GOAL OF THE EXERCISE ::
At the line containing "(320, 385) = (591, 299): pink", begin repeating lines exactly, and stop only after the final line of the records below.

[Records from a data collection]
==========
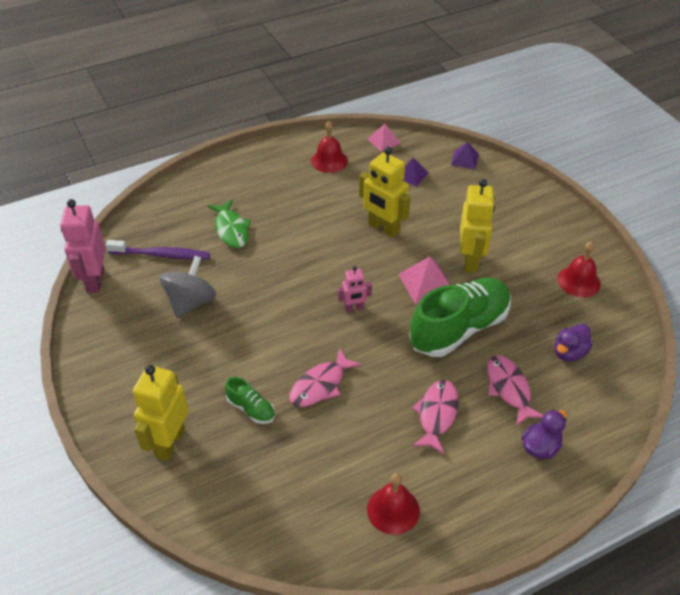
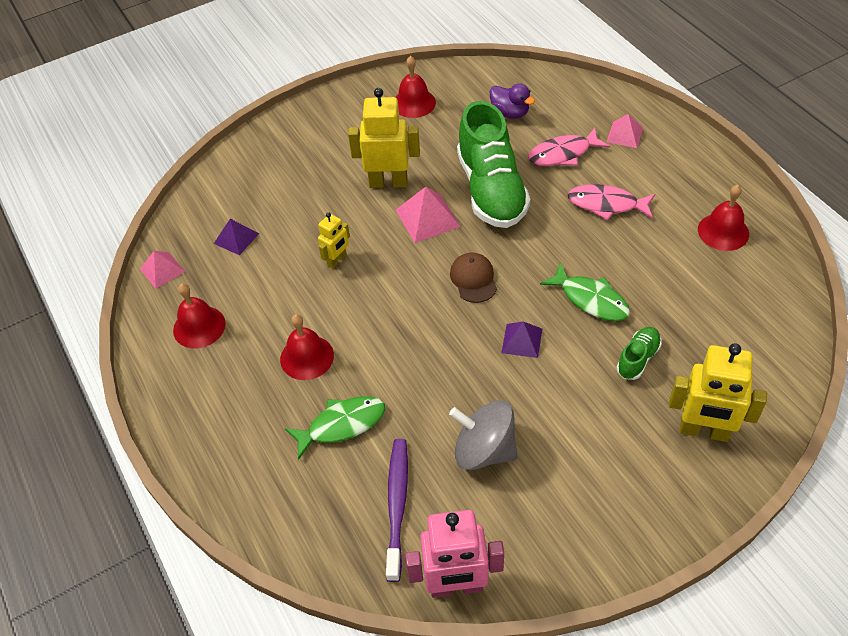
camera: 90 degrees left, 5 degrees up
(292, 212) = (307, 357): none -> red bell
(320, 385) = (591, 299): pink fish -> green fish
(354, 308) = (473, 279): pink robot -> brown cap
(383, 228) = (337, 260): yellow robot -> yellow robot, size x0.54
(459, 329) = (491, 190): green shoe -> green shoe turned 150 degrees counterclockwise
(465, 159) = (210, 189): purple pyramid -> purple pyramid (521, 340)
(540, 447) = (624, 134): purple duck -> pink pyramid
==========
RESPONSE ::
(320, 385) = (591, 299): pink fish -> green fish
(354, 308) = (473, 279): pink robot -> brown cap
(383, 228) = (337, 260): yellow robot -> yellow robot, size x0.54
(459, 329) = (491, 190): green shoe -> green shoe turned 150 degrees counterclockwise
(465, 159) = (210, 189): purple pyramid -> purple pyramid (521, 340)
(540, 447) = (624, 134): purple duck -> pink pyramid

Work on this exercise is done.